Records from a dataset

_ _ _

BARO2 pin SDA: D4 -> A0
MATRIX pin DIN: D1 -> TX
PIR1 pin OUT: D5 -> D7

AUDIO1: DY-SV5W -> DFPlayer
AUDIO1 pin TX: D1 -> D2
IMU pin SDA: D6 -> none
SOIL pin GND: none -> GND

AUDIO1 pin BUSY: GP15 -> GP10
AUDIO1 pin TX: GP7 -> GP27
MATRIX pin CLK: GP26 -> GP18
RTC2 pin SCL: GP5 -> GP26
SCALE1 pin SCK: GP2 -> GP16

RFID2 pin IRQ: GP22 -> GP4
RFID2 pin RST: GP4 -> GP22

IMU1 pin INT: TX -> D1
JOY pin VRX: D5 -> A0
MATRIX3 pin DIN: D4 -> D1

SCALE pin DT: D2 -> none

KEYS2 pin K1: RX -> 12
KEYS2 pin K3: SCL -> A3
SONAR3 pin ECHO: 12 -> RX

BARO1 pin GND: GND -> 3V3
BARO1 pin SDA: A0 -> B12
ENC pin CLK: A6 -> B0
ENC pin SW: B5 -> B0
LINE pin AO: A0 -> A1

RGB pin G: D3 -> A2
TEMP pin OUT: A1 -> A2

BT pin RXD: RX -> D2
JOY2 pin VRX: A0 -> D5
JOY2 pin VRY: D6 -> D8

_ _ _

▶ [WHAT TO WORK ON]: All records shown above must be set down again verbatim.

▶ [SOLUTION]:
BARO2 pin SDA: D4 -> A0
MATRIX pin DIN: D1 -> TX
PIR1 pin OUT: D5 -> D7

AUDIO1: DY-SV5W -> DFPlayer
AUDIO1 pin TX: D1 -> D2
IMU pin SDA: D6 -> none
SOIL pin GND: none -> GND

AUDIO1 pin BUSY: GP15 -> GP10
AUDIO1 pin TX: GP7 -> GP27
MATRIX pin CLK: GP26 -> GP18
RTC2 pin SCL: GP5 -> GP26
SCALE1 pin SCK: GP2 -> GP16

RFID2 pin IRQ: GP22 -> GP4
RFID2 pin RST: GP4 -> GP22

IMU1 pin INT: TX -> D1
JOY pin VRX: D5 -> A0
MATRIX3 pin DIN: D4 -> D1

SCALE pin DT: D2 -> none

KEYS2 pin K1: RX -> 12
KEYS2 pin K3: SCL -> A3
SONAR3 pin ECHO: 12 -> RX

BARO1 pin GND: GND -> 3V3
BARO1 pin SDA: A0 -> B12
ENC pin CLK: A6 -> B0
ENC pin SW: B5 -> B0
LINE pin AO: A0 -> A1

RGB pin G: D3 -> A2
TEMP pin OUT: A1 -> A2

BT pin RXD: RX -> D2
JOY2 pin VRX: A0 -> D5
JOY2 pin VRY: D6 -> D8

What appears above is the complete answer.